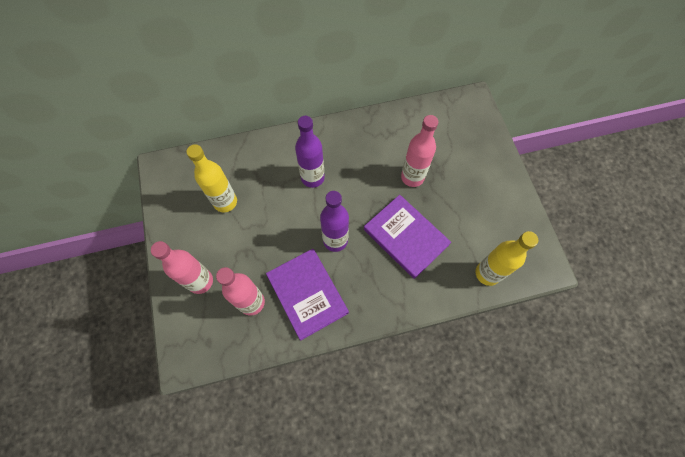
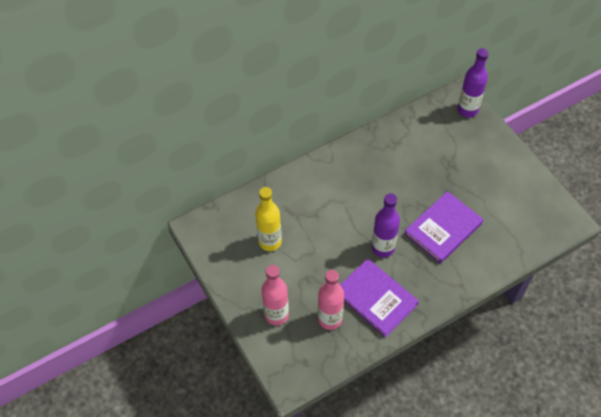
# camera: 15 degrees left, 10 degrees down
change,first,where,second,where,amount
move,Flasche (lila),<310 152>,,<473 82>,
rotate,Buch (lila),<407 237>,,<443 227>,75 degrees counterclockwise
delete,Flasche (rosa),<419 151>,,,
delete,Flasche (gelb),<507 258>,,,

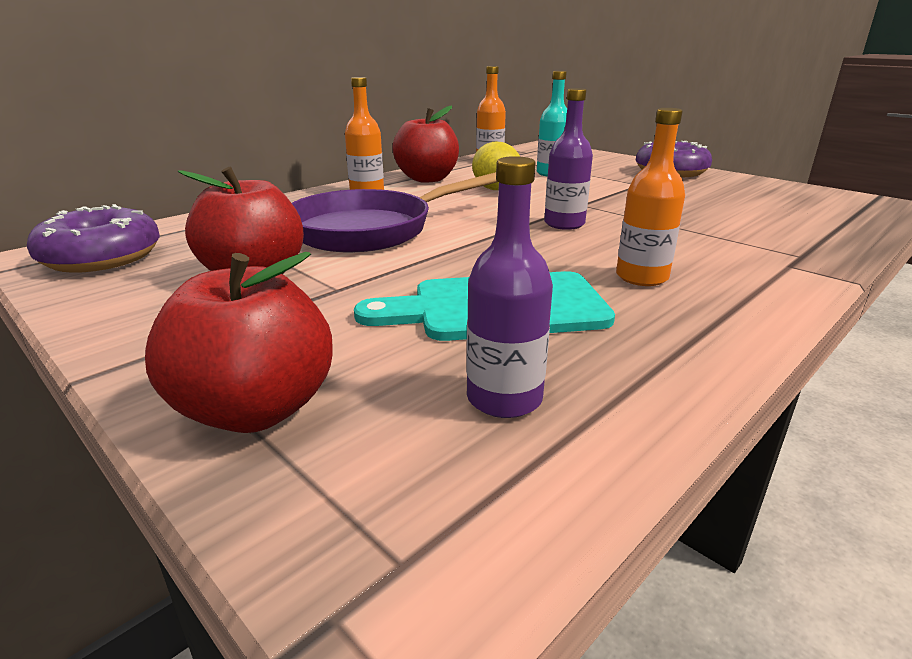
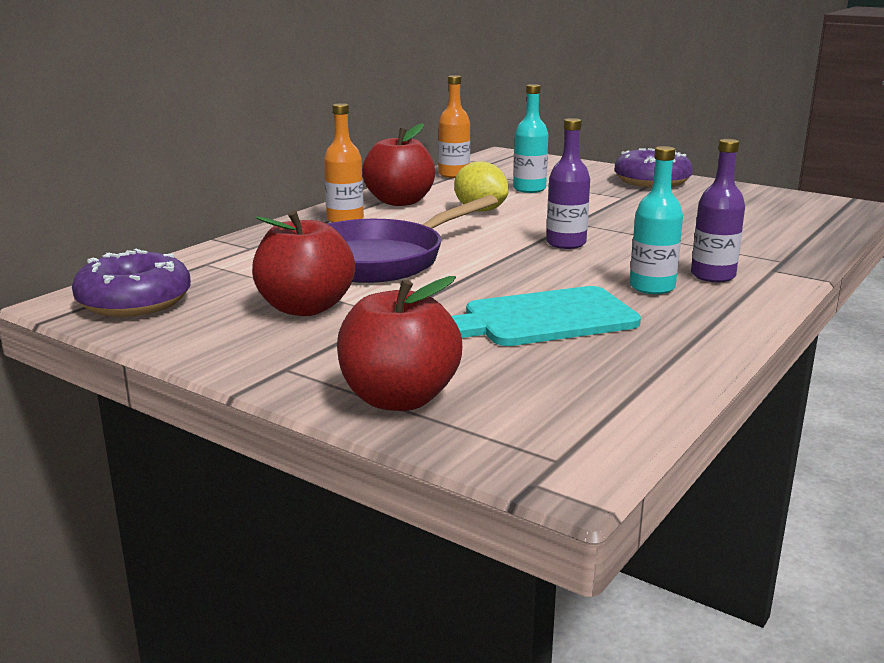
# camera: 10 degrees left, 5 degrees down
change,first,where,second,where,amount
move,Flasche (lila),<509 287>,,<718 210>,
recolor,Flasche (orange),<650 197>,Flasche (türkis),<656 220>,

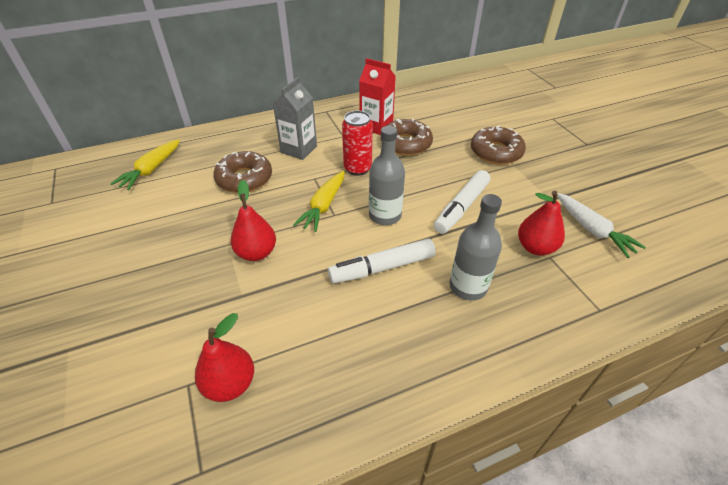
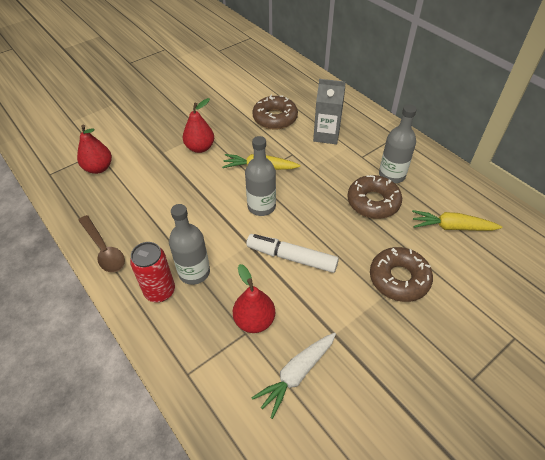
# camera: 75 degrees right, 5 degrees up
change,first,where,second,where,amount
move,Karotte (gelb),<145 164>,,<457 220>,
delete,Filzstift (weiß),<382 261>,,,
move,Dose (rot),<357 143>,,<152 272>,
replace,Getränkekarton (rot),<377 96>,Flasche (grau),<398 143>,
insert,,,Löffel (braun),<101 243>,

━━━━━━━━━━━━━━━━

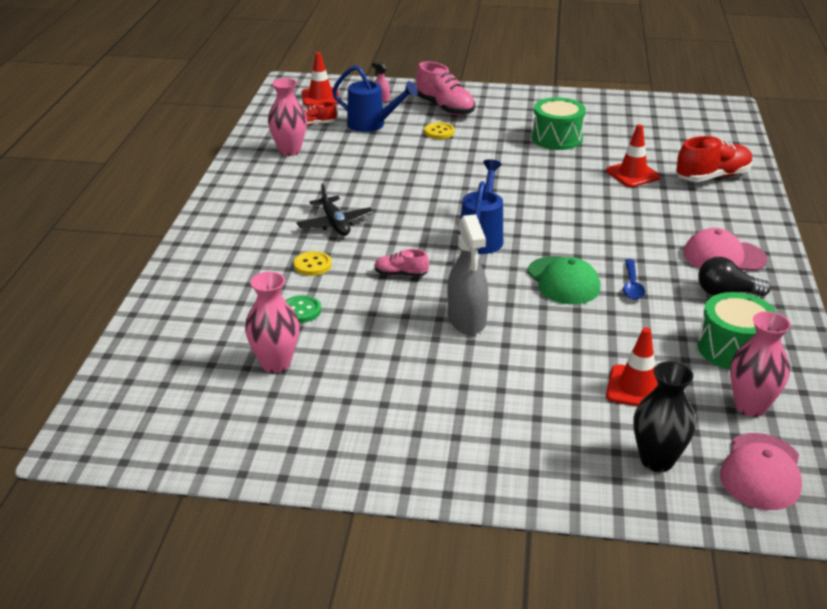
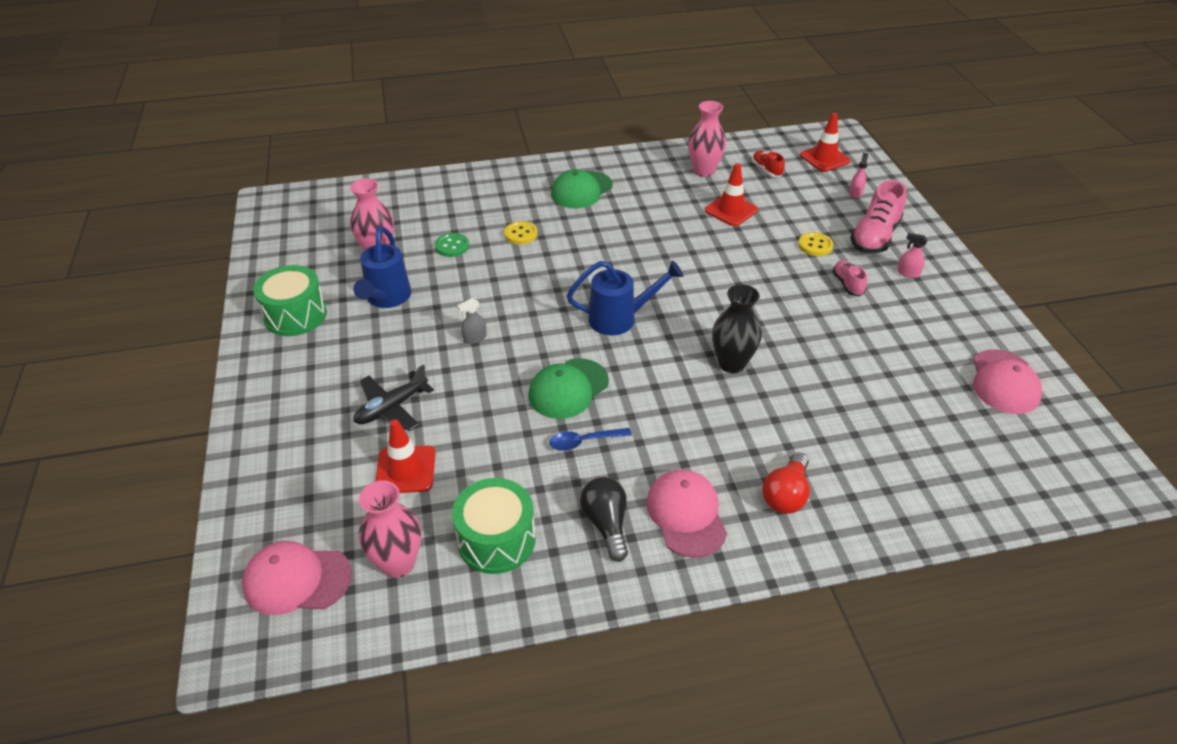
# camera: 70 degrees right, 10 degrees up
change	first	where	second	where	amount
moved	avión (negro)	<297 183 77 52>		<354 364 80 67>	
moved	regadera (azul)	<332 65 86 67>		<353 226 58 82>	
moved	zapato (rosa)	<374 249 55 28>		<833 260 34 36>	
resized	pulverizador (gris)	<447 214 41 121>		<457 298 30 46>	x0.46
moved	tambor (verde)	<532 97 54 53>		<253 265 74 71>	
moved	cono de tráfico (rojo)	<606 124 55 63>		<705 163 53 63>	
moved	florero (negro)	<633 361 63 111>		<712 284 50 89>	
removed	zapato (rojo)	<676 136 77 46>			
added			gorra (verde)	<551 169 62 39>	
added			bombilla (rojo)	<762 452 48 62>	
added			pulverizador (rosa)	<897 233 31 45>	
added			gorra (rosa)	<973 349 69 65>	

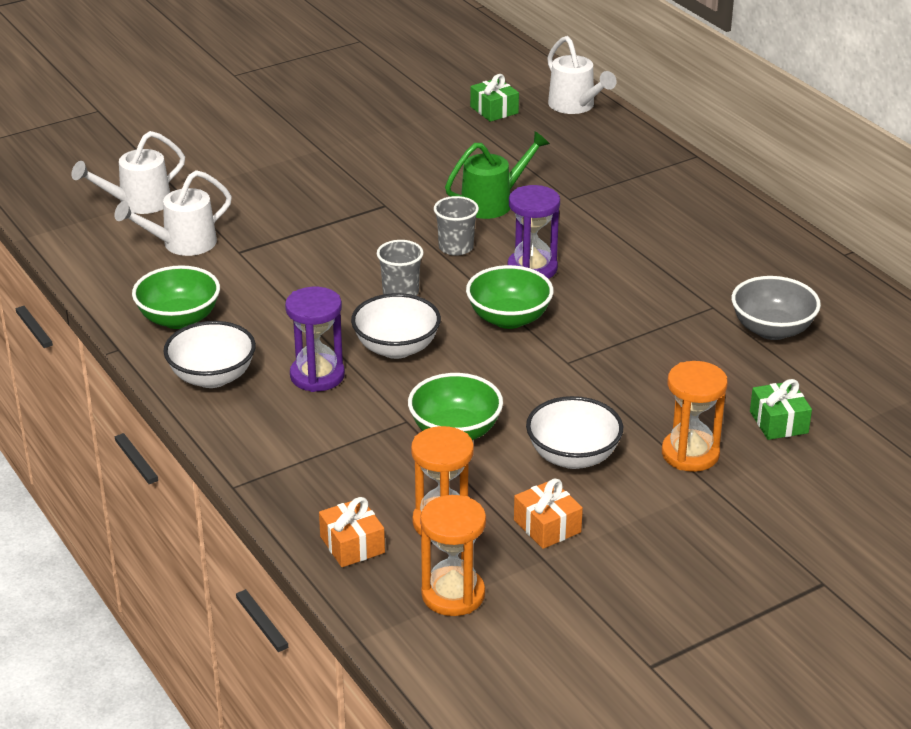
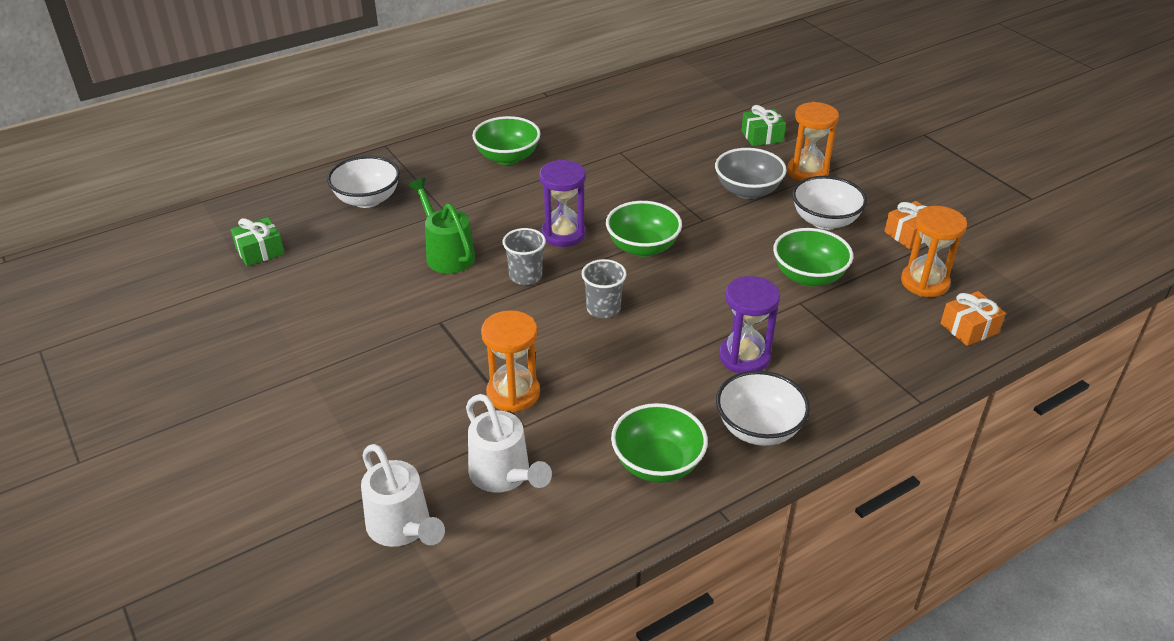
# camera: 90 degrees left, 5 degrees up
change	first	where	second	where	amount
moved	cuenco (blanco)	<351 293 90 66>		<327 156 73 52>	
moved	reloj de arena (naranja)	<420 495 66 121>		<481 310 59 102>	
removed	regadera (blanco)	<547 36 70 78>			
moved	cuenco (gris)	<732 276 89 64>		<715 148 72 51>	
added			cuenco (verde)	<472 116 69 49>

━━━━━━━━━━━━━━━━

▸ **AIM OF THE TASK**:
Out of the records, collect only those lines that contain the string "zapato".

▸ **RESULT OF THIS EXERCISE**:
moved	zapato (rosa)	<374 249 55 28>		<833 260 34 36>	
removed	zapato (rojo)	<676 136 77 46>			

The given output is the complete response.